WHAT TO PRODUCE: Below are some records. Set down exactly the line holding "lime round brick" and every later line through the end, omitting the pictures.

DATASET RECORDS:
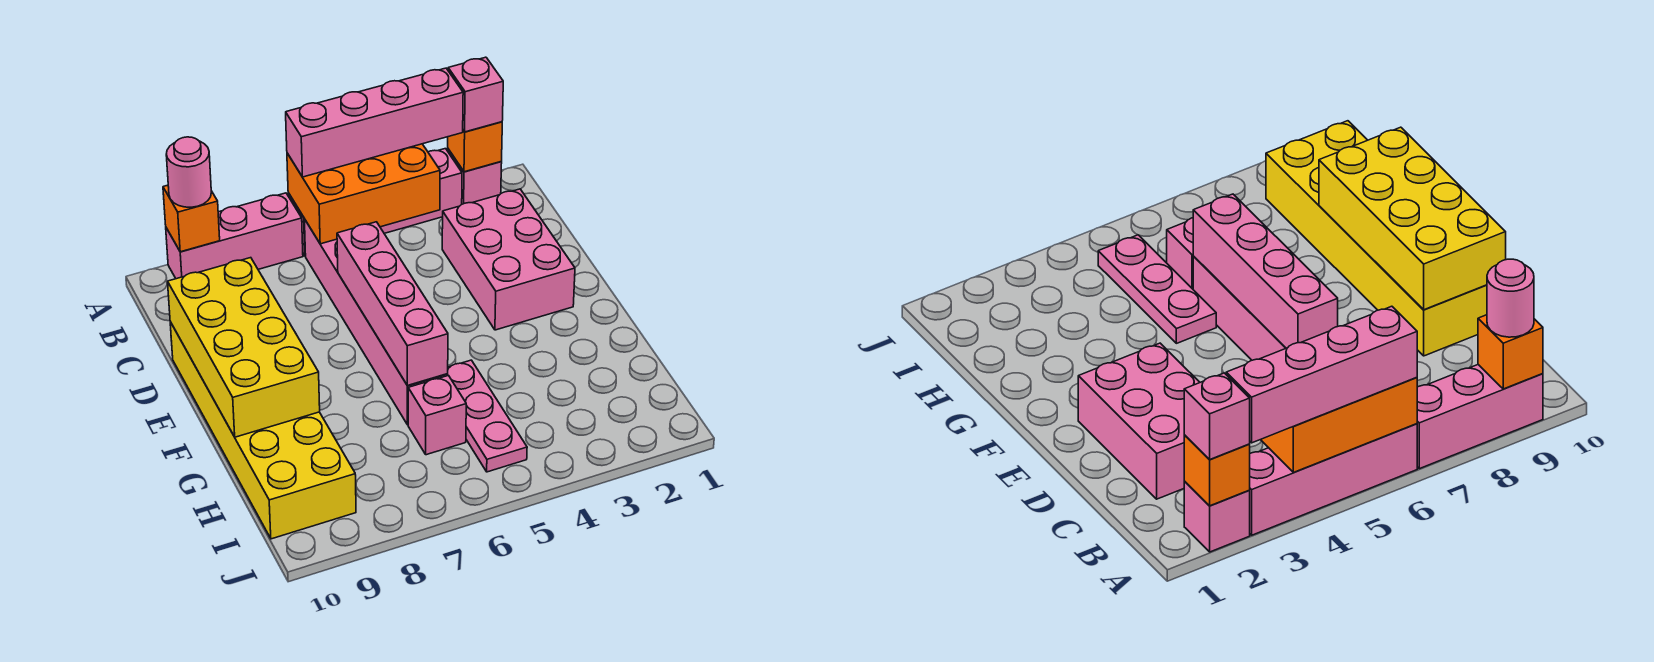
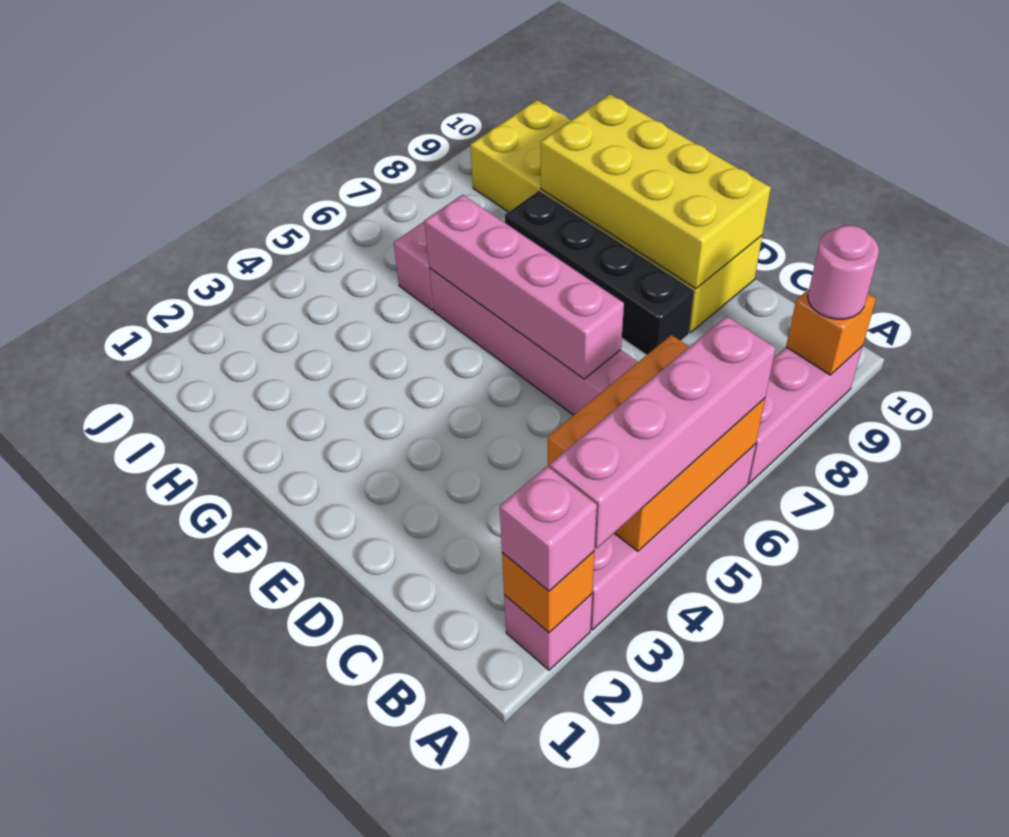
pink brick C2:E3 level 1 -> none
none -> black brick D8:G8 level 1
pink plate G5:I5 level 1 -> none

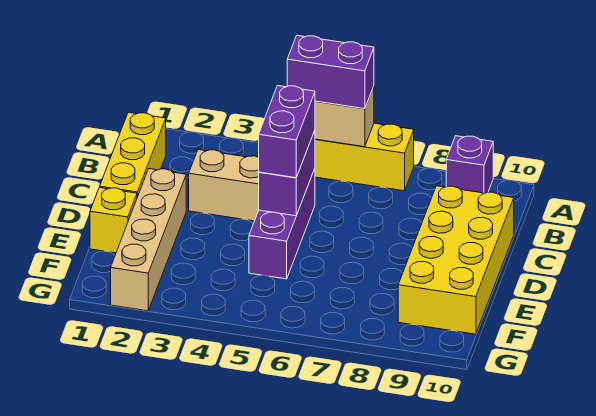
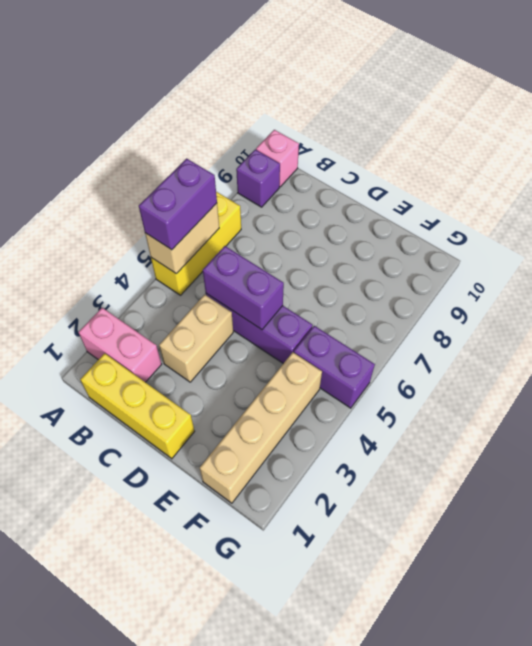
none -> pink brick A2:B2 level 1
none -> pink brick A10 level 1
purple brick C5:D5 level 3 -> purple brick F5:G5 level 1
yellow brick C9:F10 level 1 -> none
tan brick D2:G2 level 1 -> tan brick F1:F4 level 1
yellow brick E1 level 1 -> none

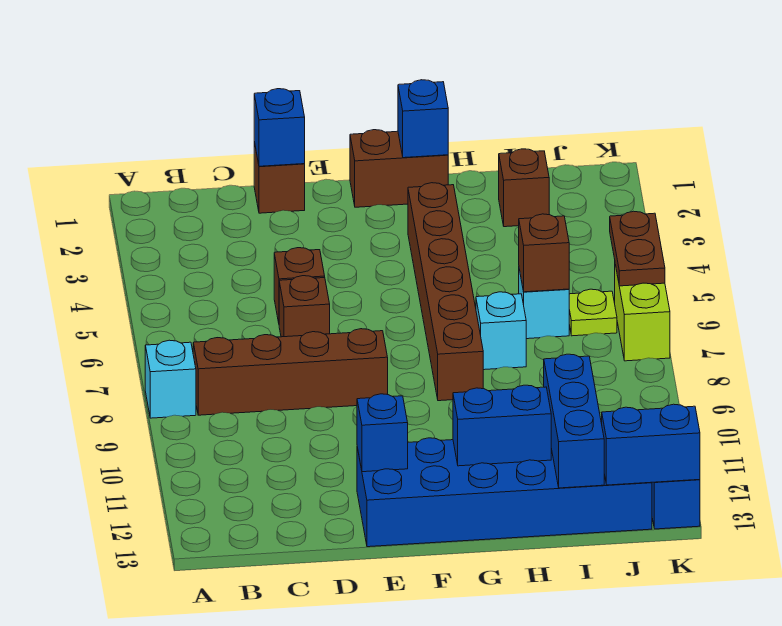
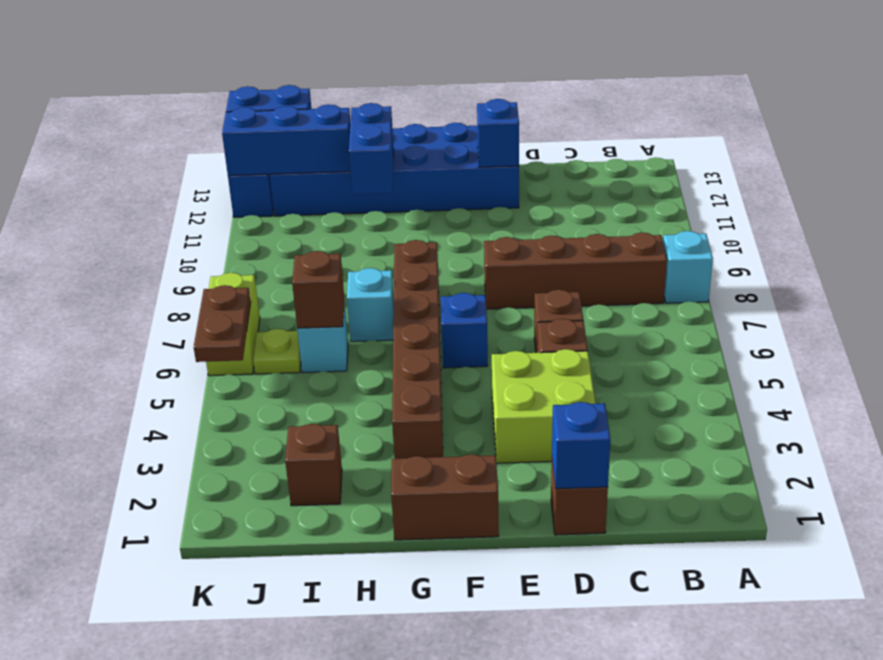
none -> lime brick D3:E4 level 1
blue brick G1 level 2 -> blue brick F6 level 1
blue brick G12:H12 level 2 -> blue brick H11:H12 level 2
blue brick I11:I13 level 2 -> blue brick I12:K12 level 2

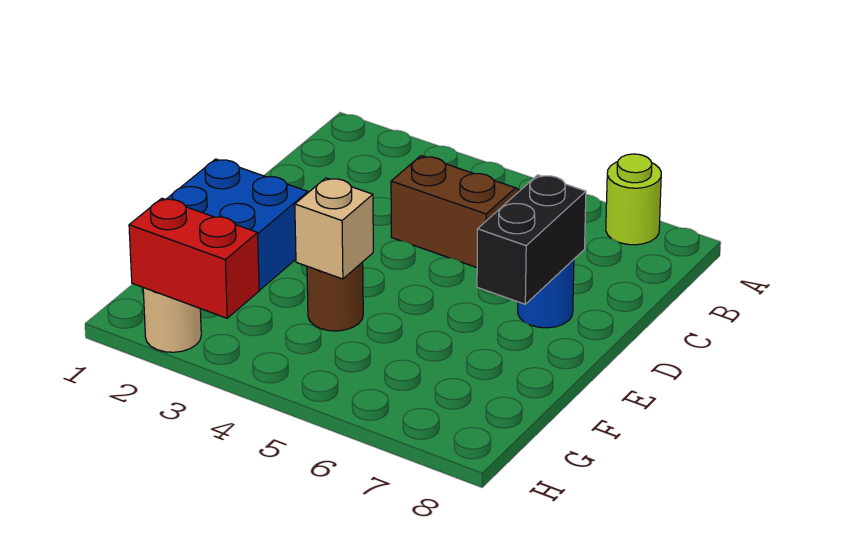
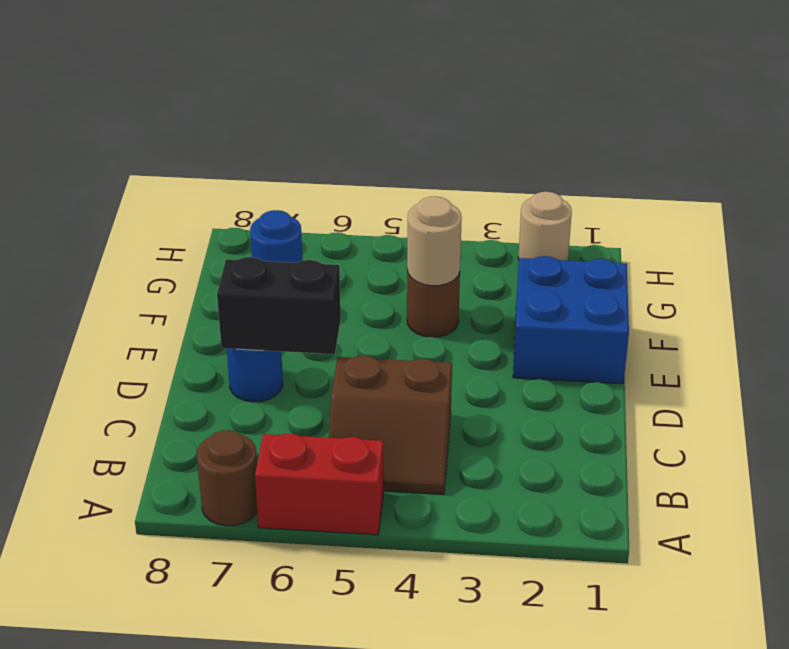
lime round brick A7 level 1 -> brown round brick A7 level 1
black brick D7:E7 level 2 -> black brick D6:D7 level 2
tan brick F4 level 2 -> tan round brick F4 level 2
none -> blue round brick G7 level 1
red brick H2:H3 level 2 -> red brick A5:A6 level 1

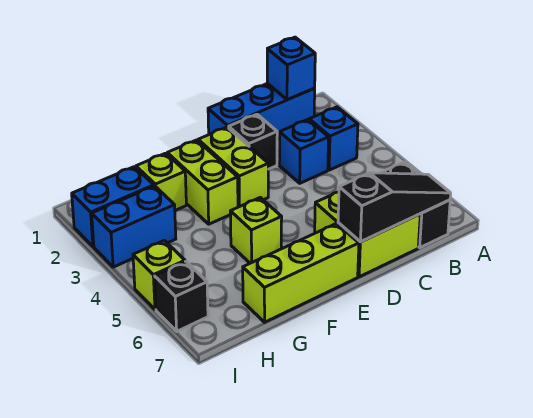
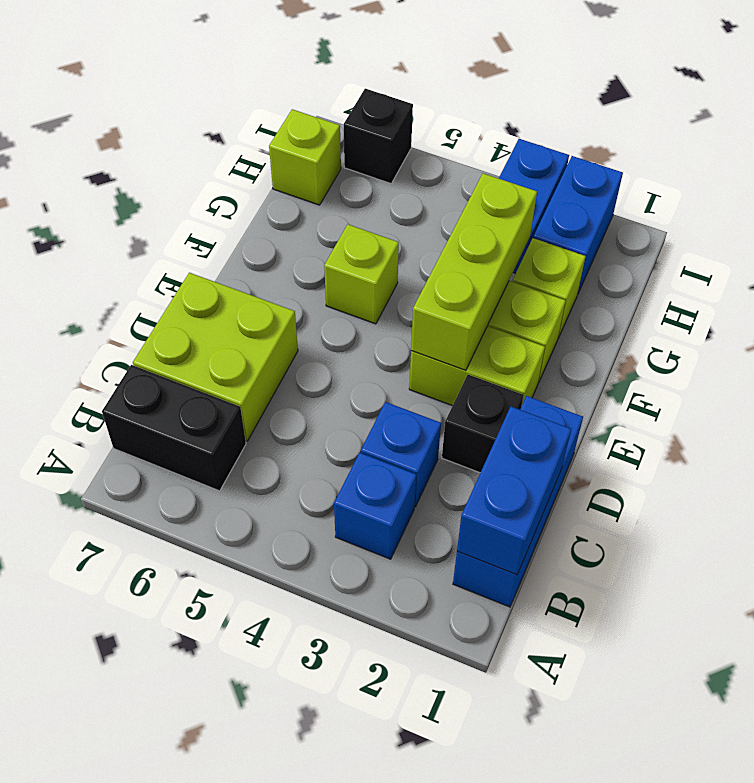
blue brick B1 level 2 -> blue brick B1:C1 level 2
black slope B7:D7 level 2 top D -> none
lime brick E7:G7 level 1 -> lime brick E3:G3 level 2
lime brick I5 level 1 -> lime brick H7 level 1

TASK RESPONSE:
lime round brick A7 level 1 -> brown round brick A7 level 1
black brick D7:E7 level 2 -> black brick D6:D7 level 2
tan brick F4 level 2 -> tan round brick F4 level 2
none -> blue round brick G7 level 1
red brick H2:H3 level 2 -> red brick A5:A6 level 1

blue brick B1 level 2 -> blue brick B1:C1 level 2
black slope B7:D7 level 2 top D -> none
lime brick E7:G7 level 1 -> lime brick E3:G3 level 2
lime brick I5 level 1 -> lime brick H7 level 1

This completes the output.